(Scene edit records)
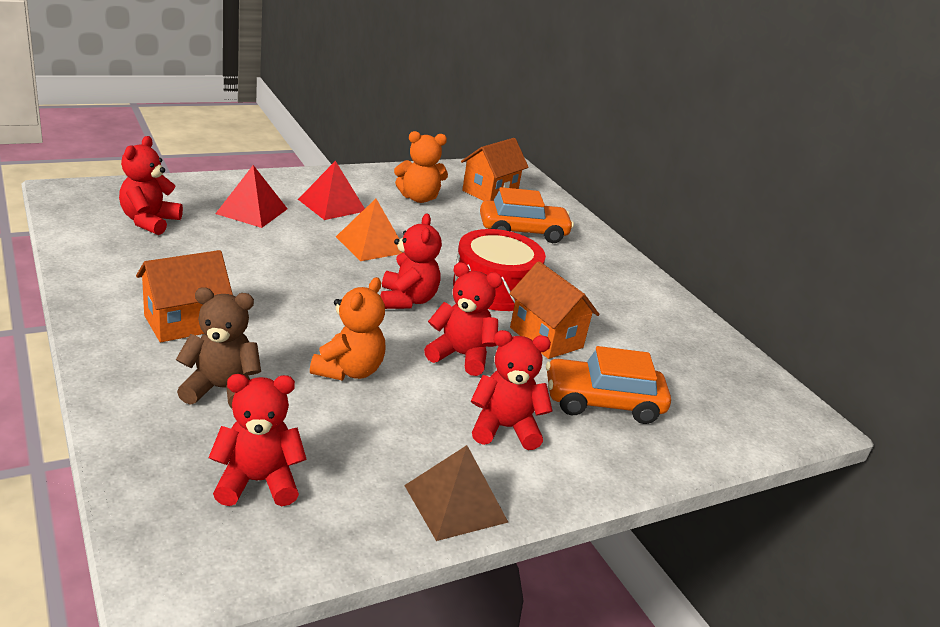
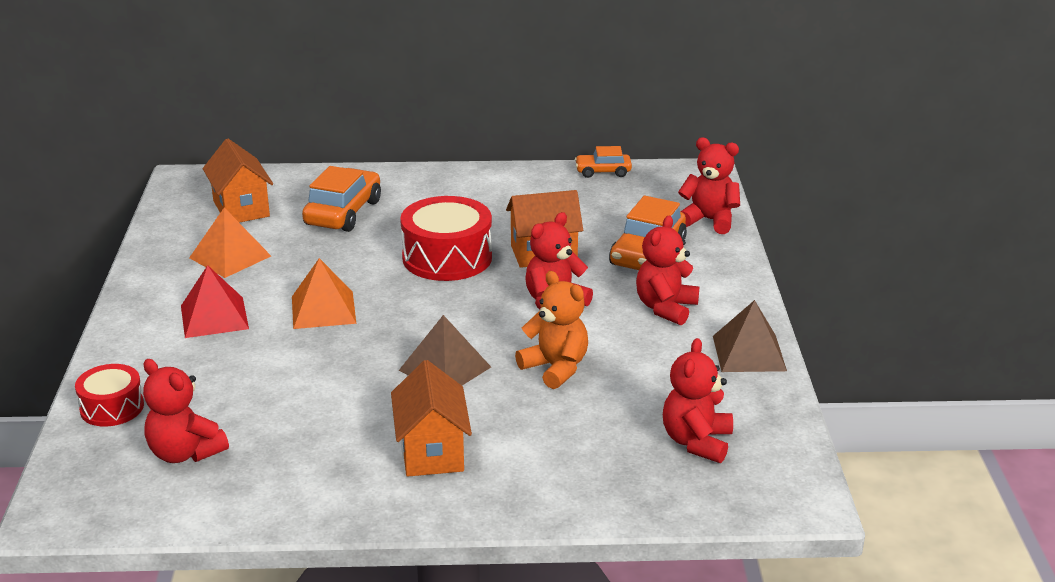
camera: 60 degrees left, 0 degrees up
(196, 189) = (112, 407): none -> red drum
(221, 389) = (559, 443): brown teddy bear -> none
(252, 211) = (198, 375): red pyramid -> none
(316, 311) = (445, 368): none -> brown pyramid
(407, 300) = (447, 311): red teddy bear -> red teddy bear (709, 220)
(418, 198) = (230, 257): orange teddy bear -> orange pyramid
(735, 353) = (603, 172): none -> orange car

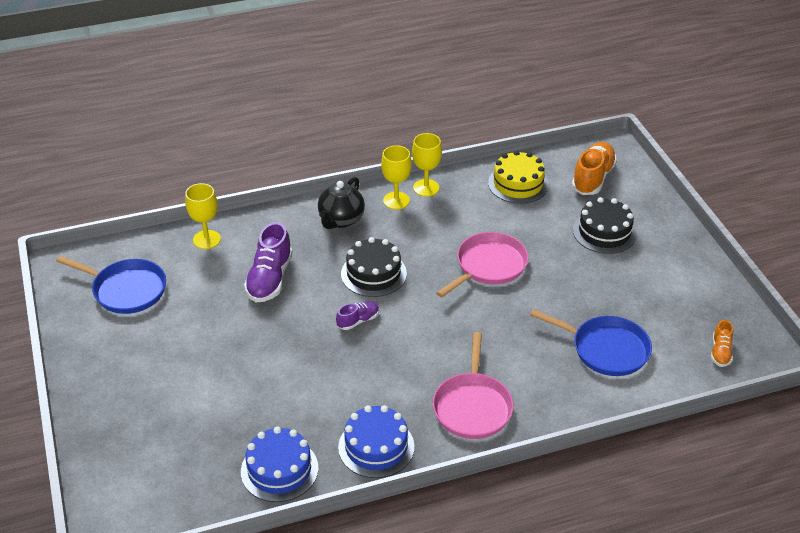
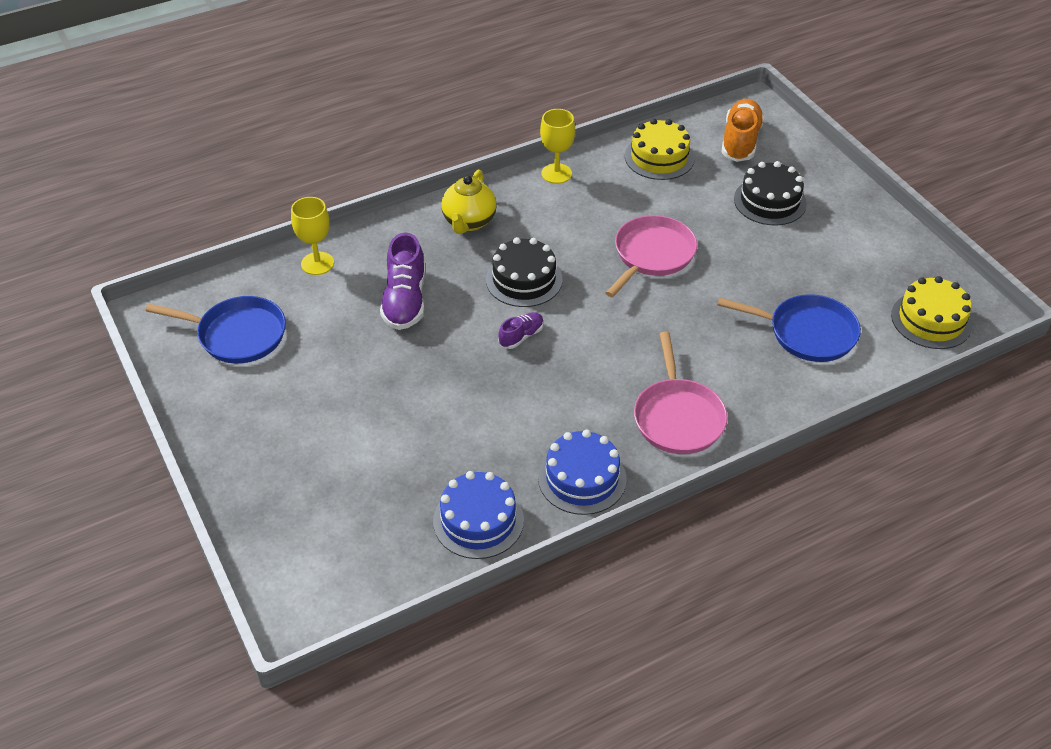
camera: 10 degrees left, 5 degrees up
(341, 220) = (469, 222): black teapot -> yellow teapot
(396, 200) = (526, 192): yellow goblet -> none
(720, 352) = (931, 320): orange shoe -> yellow cake

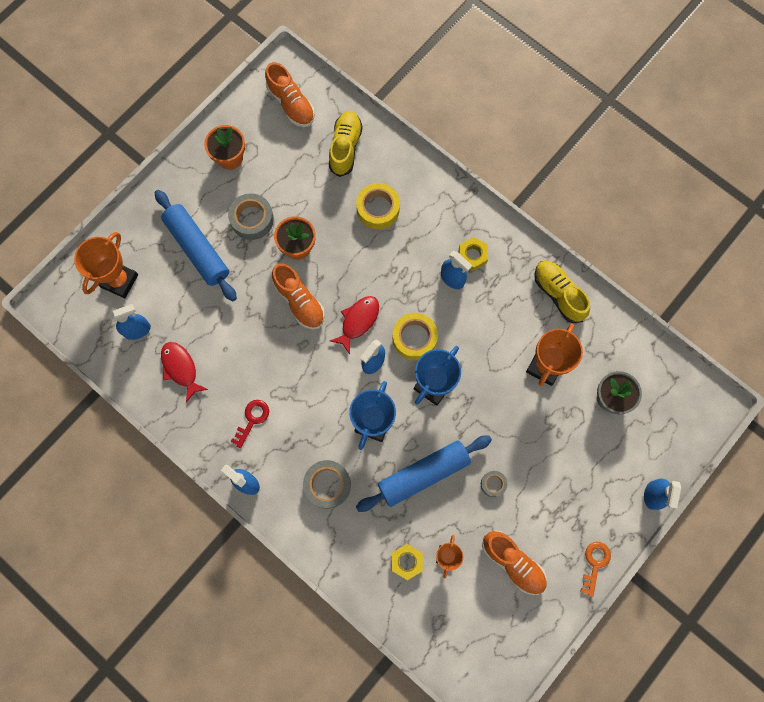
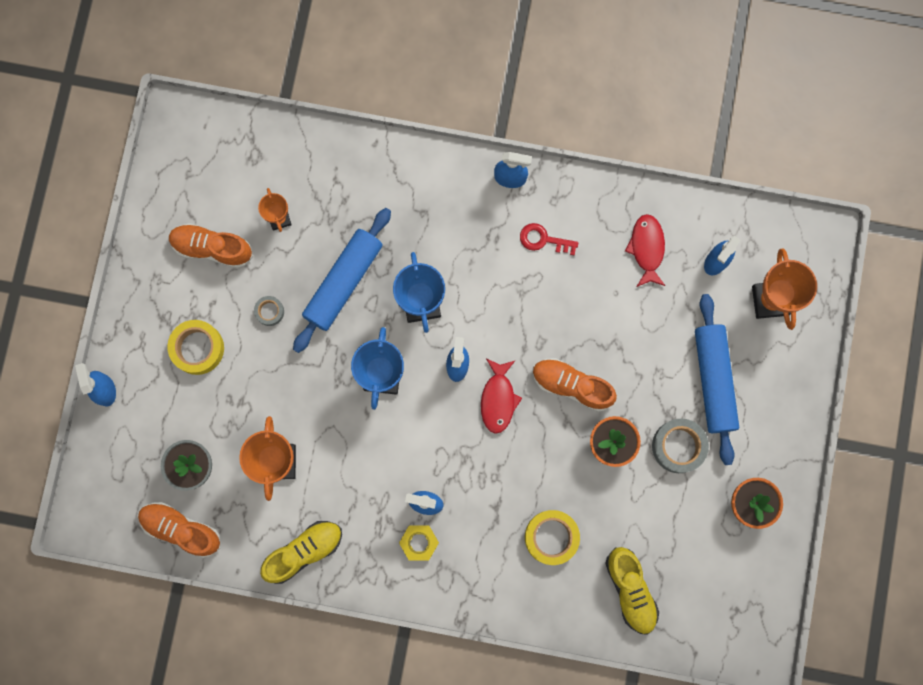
camera: 150 degrees right, 5 degrees up
(181, 368) = (647, 248): red fish -> red fish turned 120 degrees counterclockwise
(197, 249) = (713, 380): blue rolling pin -> blue rolling pin turned 60 degrees clockwise
(252, 419) = (543, 239): red key -> red key turned 105 degrees clockwise
(291, 104) = (723, 609): orange shoe -> orange shoe (181, 529)
(327, 485) = (431, 220): grey tape -> none
(407, 561) = (314, 193): yellow nut -> none
(414, 338) = (429, 415): yellow tape -> yellow tape (197, 348)
(558, 294) = (304, 551): yellow shoe -> yellow shoe turned 60 degrees counterclockwise
(595, 563) = (132, 291): orange key -> none

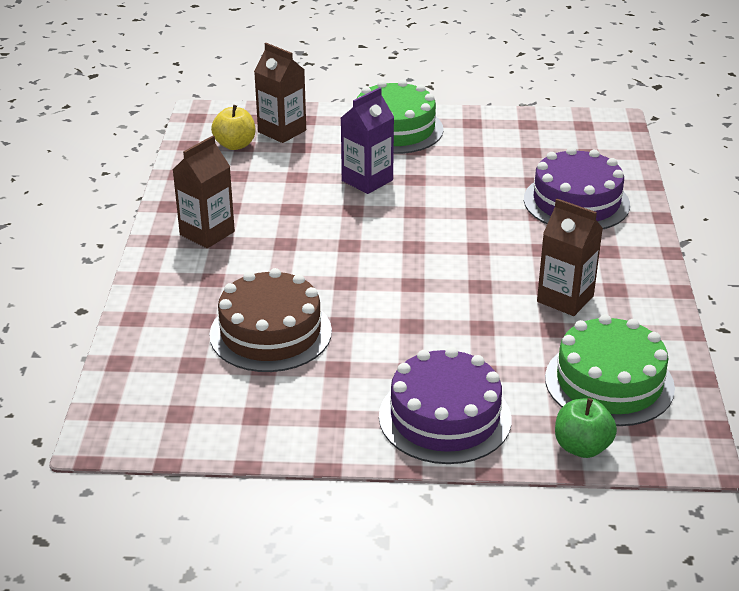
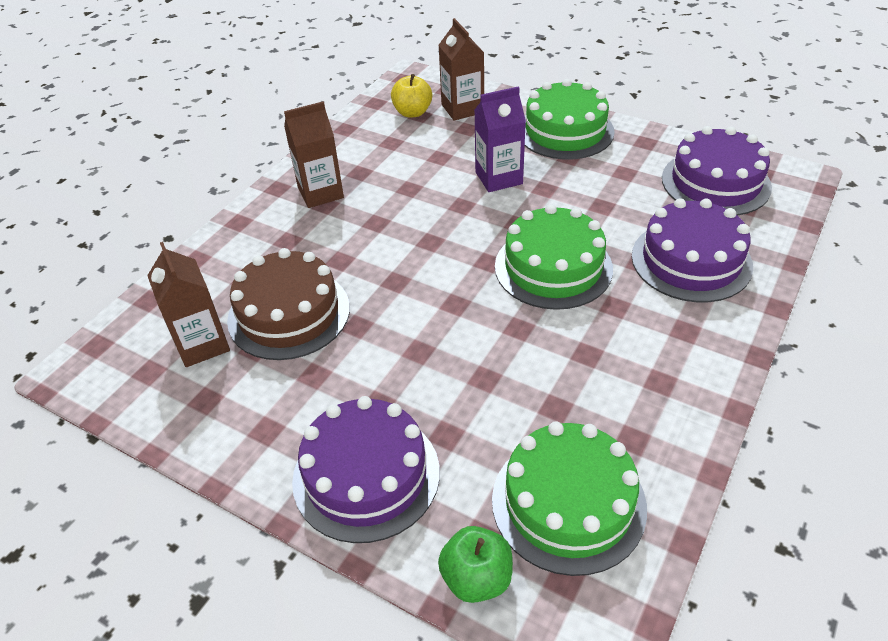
camera: 30 degrees right, 10 degrees up
(472, 235) = (553, 267): none -> green cake
(553, 141) = (715, 182): none -> purple cake
(565, 299) = (596, 375): brown carton -> brown carton (202, 344)

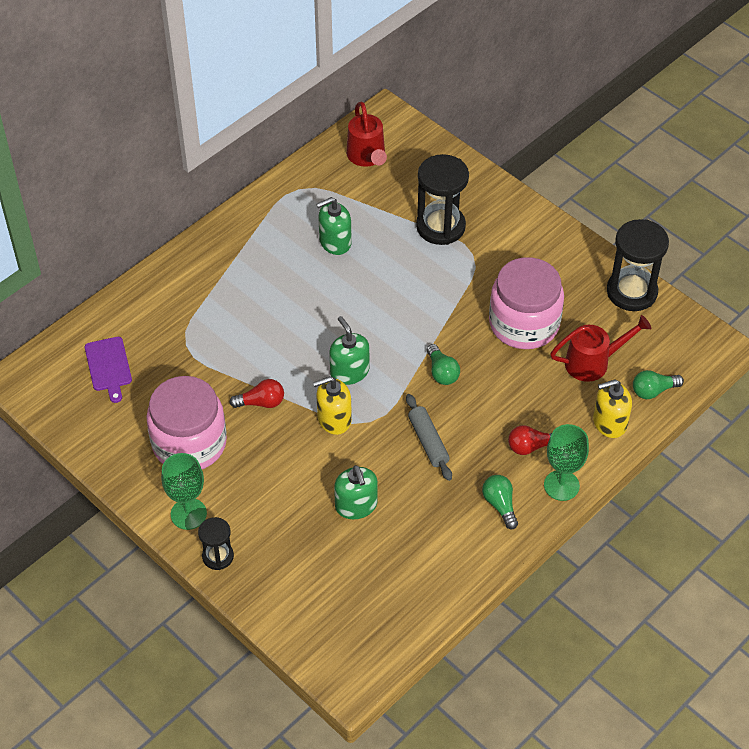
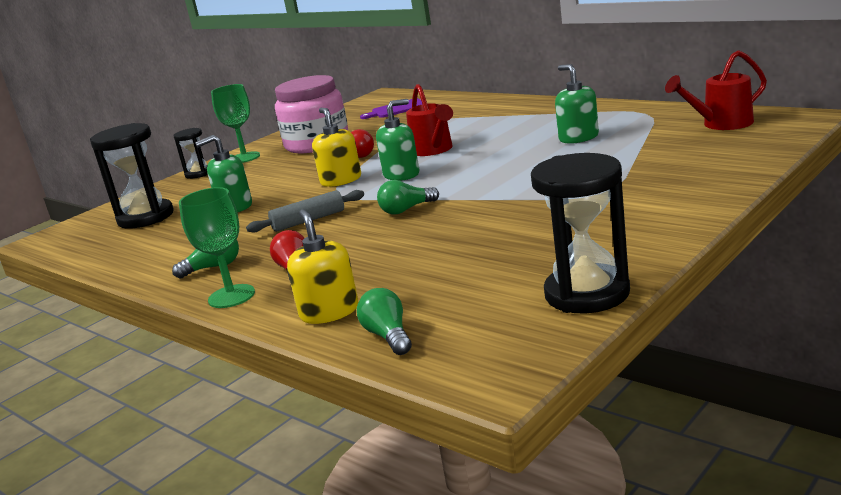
camera: 90 degrees right, 30 degrees down
(440, 227) = (636, 171): black hourglass -> black hourglass (146, 217)
(524, 323) = (494, 236): pink jar -> none
(593, 362) = (436, 286): red watering can -> red watering can (433, 150)

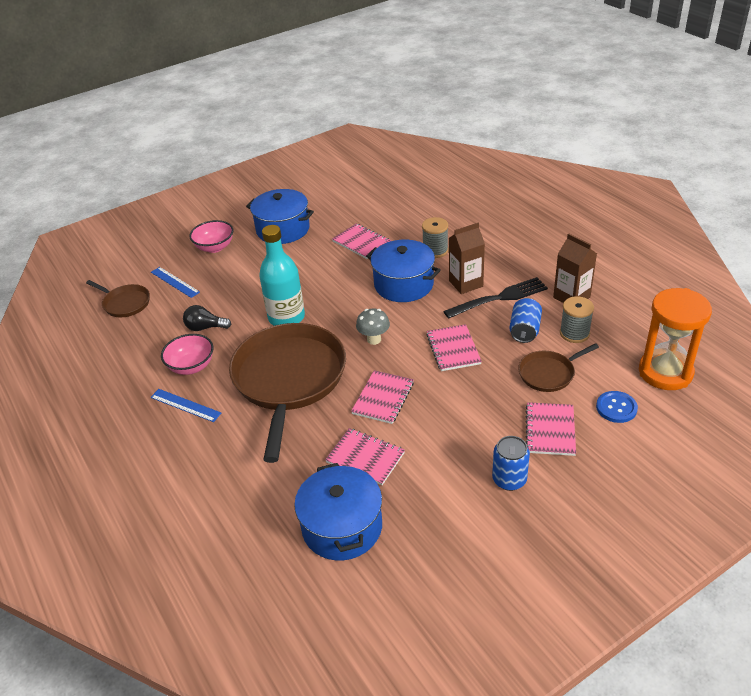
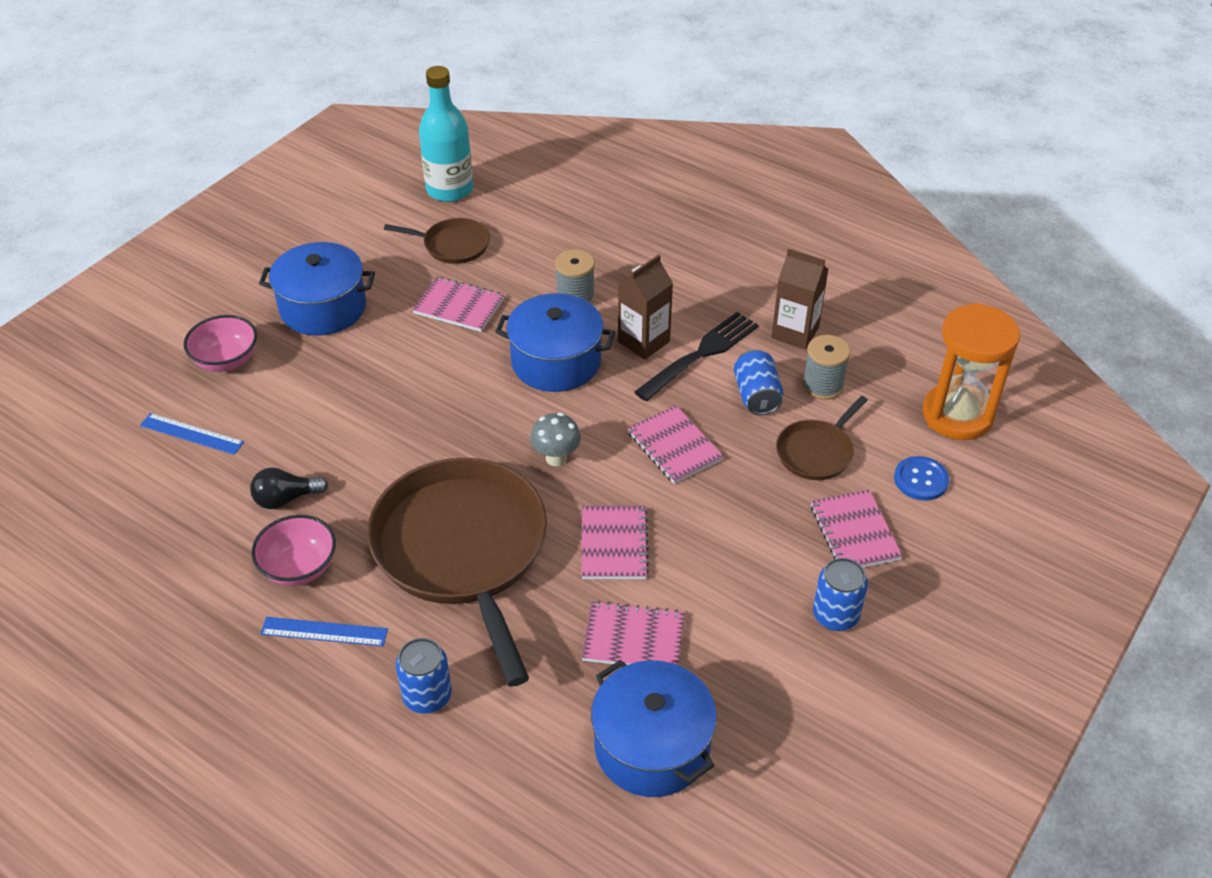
camera: 25 degrees left, 5 degrees up
(125, 303) = (126, 489): brown pan -> brown pan (453, 245)
(222, 457) = (427, 696): none -> blue can
(286, 317) = (407, 453): turquoise bottle -> turquoise bottle (449, 190)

(Your instructions) In the answer, the lines from the one containing "(291, 104) = (723, 609): orange" to the end of the records above must be written out exactly, both ends included; the pictures must not appear.

(Solution)
(291, 104) = (723, 609): orange shoe -> orange shoe (181, 529)
(327, 485) = (431, 220): grey tape -> none
(407, 561) = (314, 193): yellow nut -> none
(414, 338) = (429, 415): yellow tape -> yellow tape (197, 348)
(558, 294) = (304, 551): yellow shoe -> yellow shoe turned 60 degrees counterclockwise
(595, 563) = (132, 291): orange key -> none

camera: 30 degrees right, 10 degrees up
(472, 235) = (553, 267): none -> green cake
(553, 141) = (715, 182): none -> purple cake
(565, 299) = (596, 375): brown carton -> brown carton (202, 344)

camera: 90 degrees right, 30 degrees down
(440, 227) = (636, 171): black hourglass -> black hourglass (146, 217)
(524, 323) = (494, 236): pink jar -> none
(593, 362) = (436, 286): red watering can -> red watering can (433, 150)

camera: 25 degrees left, 5 degrees up
(125, 303) = (126, 489): brown pan -> brown pan (453, 245)
(222, 457) = (427, 696): none -> blue can
(286, 317) = (407, 453): turquoise bottle -> turquoise bottle (449, 190)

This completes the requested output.